▶ DATA EXCERPT:
________
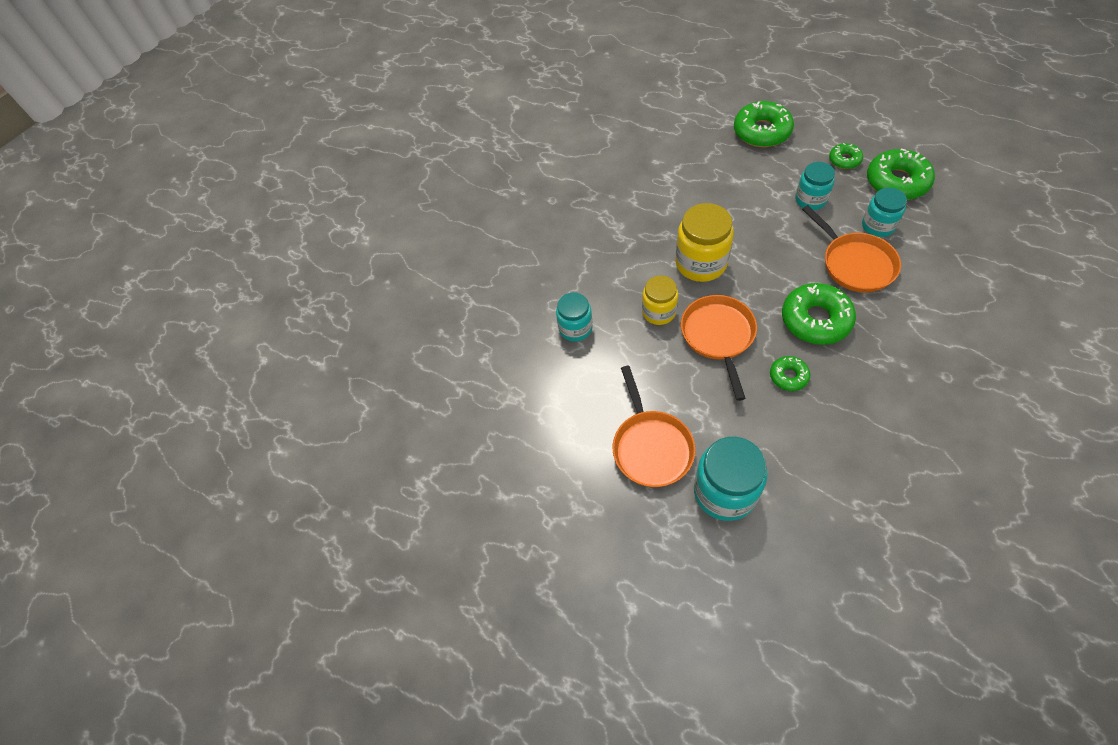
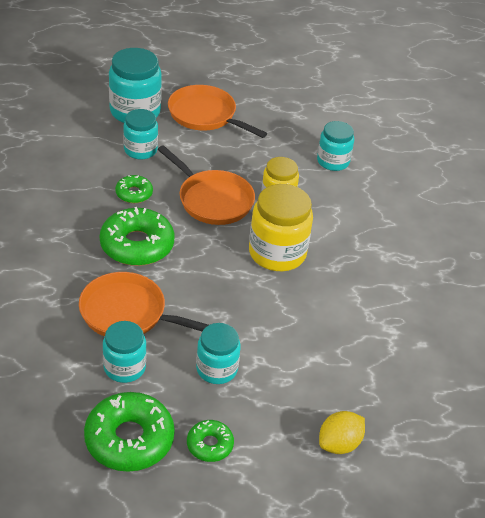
camera: 130 degrees right, 15 degrees down
(751, 429) = (140, 150): none -> turquoise jar
(762, 131) = (339, 444): green donut -> yellow lemon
________
▶ ABOUT THIS TASK: Copy every line of the data exactly as written, excluding the pictures.

▶ SOLUTION TO THIS PROBLEM:
camera: 130 degrees right, 15 degrees down
(751, 429) = (140, 150): none -> turquoise jar
(762, 131) = (339, 444): green donut -> yellow lemon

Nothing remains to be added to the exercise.